■ ABOUT THIS EXERCISE
Please take the lines from the one holding "camera: 145 degrees left, 5 degrees up" through the one holding "(521, 426) = (178, 209): black" in the data below and copy them exactly.

■ DATASET CONTENT

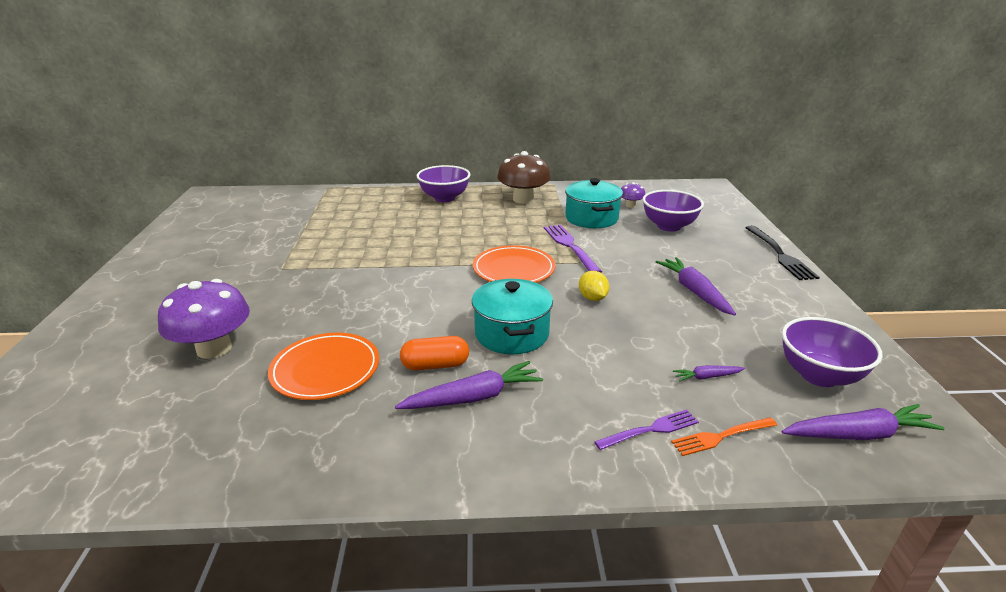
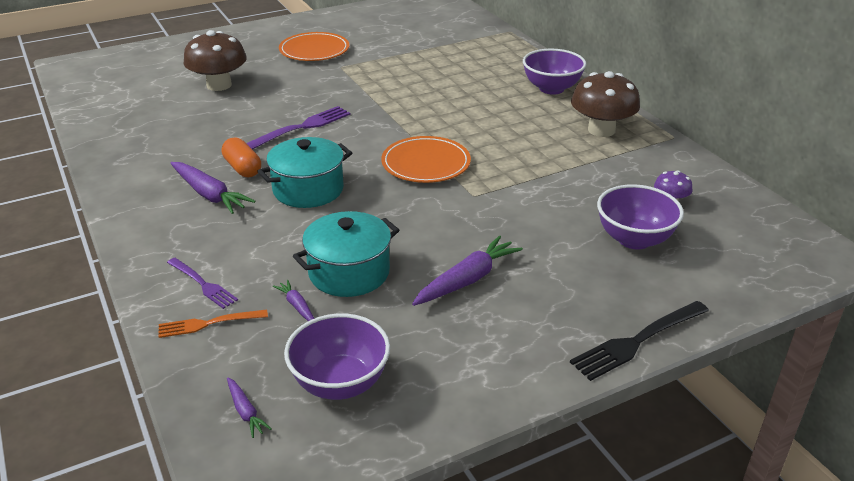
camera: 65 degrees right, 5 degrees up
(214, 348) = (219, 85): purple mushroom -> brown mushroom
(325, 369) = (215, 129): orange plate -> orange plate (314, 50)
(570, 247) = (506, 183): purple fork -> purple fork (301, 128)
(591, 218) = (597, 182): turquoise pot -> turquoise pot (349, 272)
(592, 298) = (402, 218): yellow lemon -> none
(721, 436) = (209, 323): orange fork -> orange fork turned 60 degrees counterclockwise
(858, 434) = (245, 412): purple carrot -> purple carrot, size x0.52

...

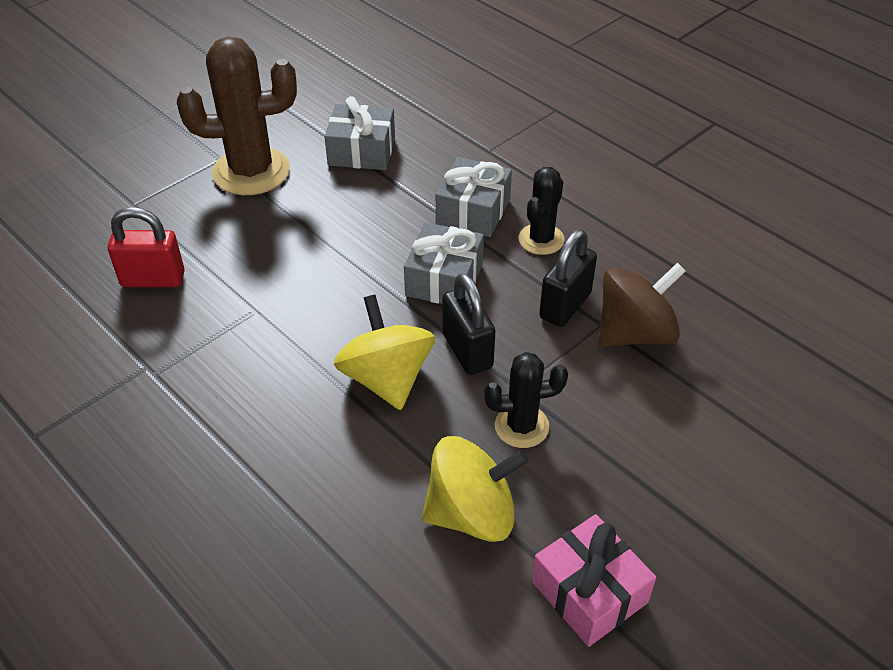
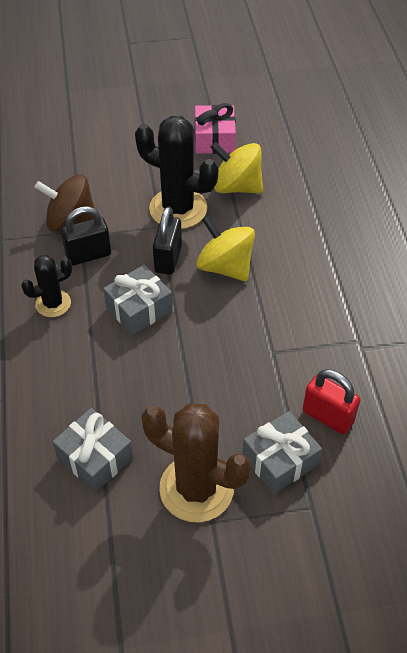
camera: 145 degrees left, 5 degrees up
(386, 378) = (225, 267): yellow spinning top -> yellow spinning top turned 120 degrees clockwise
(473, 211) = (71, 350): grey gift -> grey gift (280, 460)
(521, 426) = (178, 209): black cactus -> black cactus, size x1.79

■ SOLUTION
camera: 145 degrees left, 5 degrees up
(386, 378) = (225, 267): yellow spinning top -> yellow spinning top turned 120 degrees clockwise
(473, 211) = (71, 350): grey gift -> grey gift (280, 460)
(521, 426) = (178, 209): black cactus -> black cactus, size x1.79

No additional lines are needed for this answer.